Exact copies of all the lines below are wanted, without a single picture.

=== Data to use ===

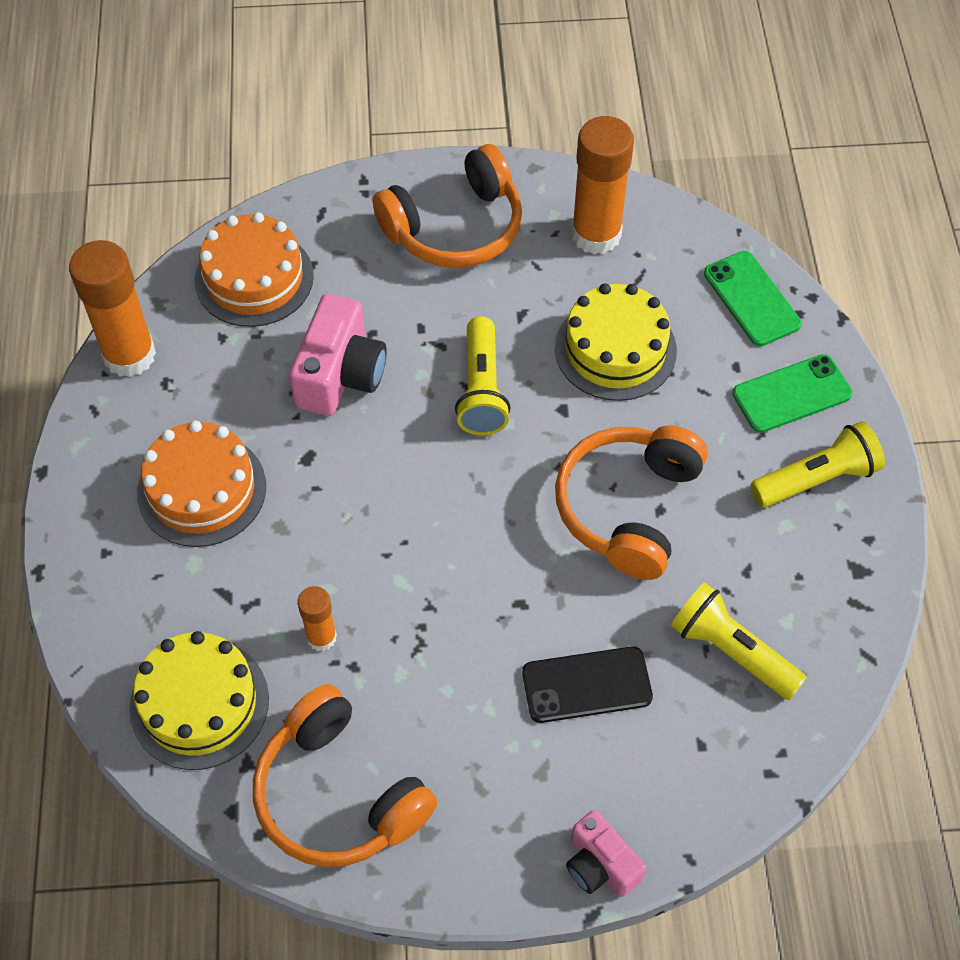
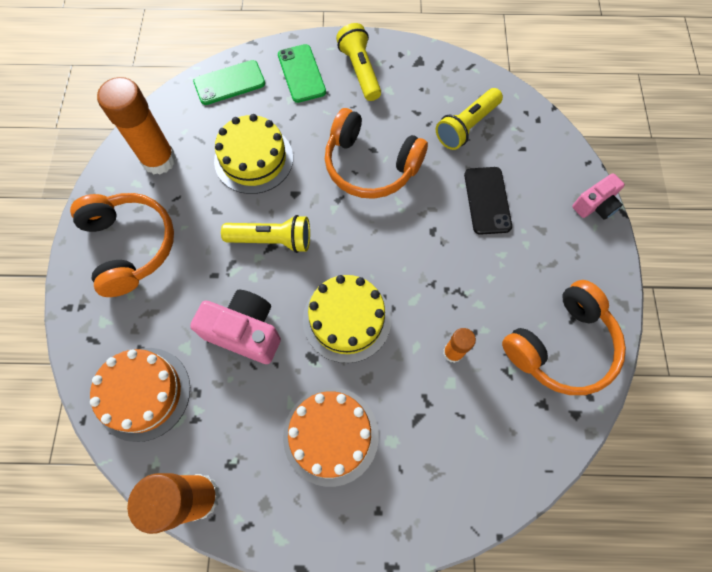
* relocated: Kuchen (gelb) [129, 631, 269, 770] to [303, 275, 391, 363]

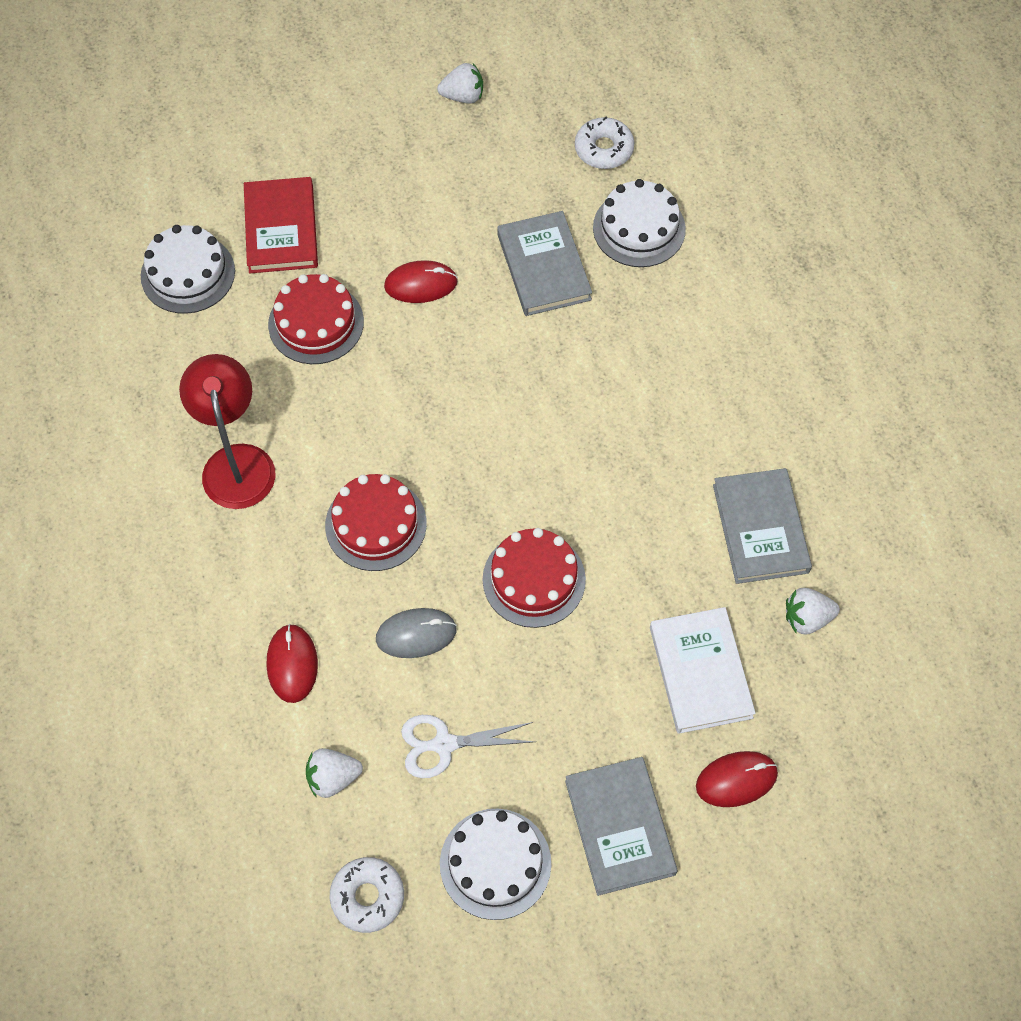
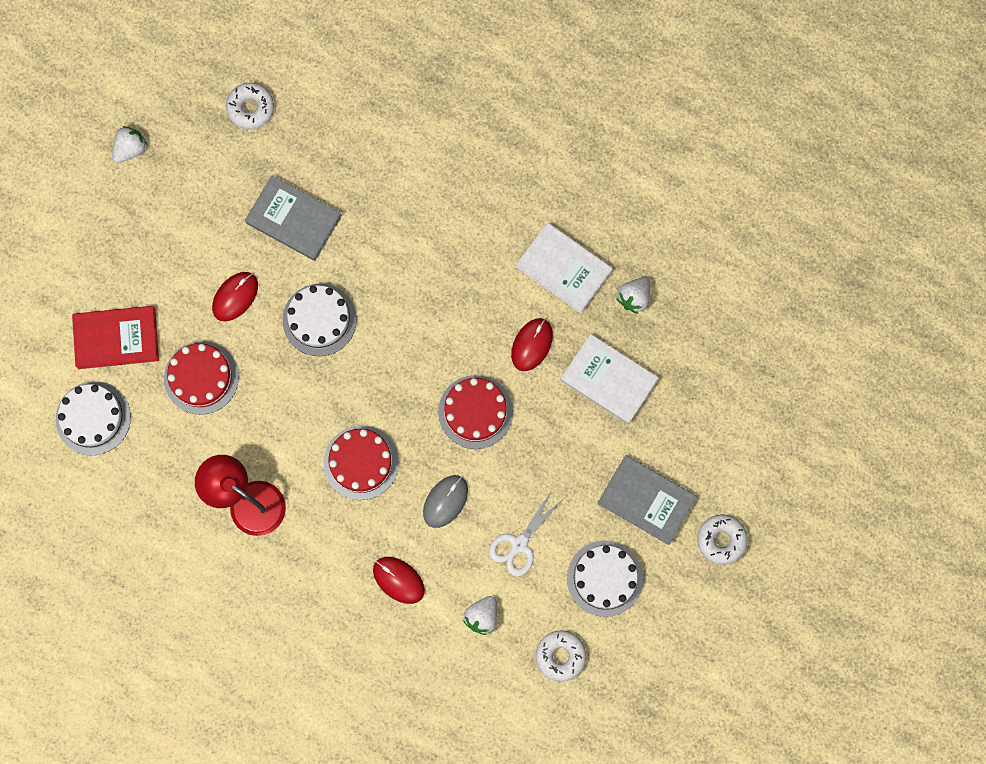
* spun: Buch (rot) [244, 177, 318, 273] = [72, 306, 159, 369] 45 degrees counterclockwise
* relocated: Kuchen (weiß) [593, 179, 686, 267] to [282, 284, 357, 356]
* relocated: Computermaus (rot) [696, 751, 778, 807] to [511, 318, 553, 371]
* colour: Buch (grau) [713, 468, 812, 584] to Buch (weiß) [516, 223, 613, 313]
* appeared: Donut (weiß) [697, 514, 748, 565]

===

• Solution for this exercise
* relocated: Kuchen (gelb) [129, 631, 269, 770] to [303, 275, 391, 363]

* spun: Buch (rot) [244, 177, 318, 273] = [72, 306, 159, 369] 45 degrees counterclockwise
* relocated: Kuchen (weiß) [593, 179, 686, 267] to [282, 284, 357, 356]
* relocated: Computermaus (rot) [696, 751, 778, 807] to [511, 318, 553, 371]
* colour: Buch (grau) [713, 468, 812, 584] to Buch (weiß) [516, 223, 613, 313]
* appeared: Donut (weiß) [697, 514, 748, 565]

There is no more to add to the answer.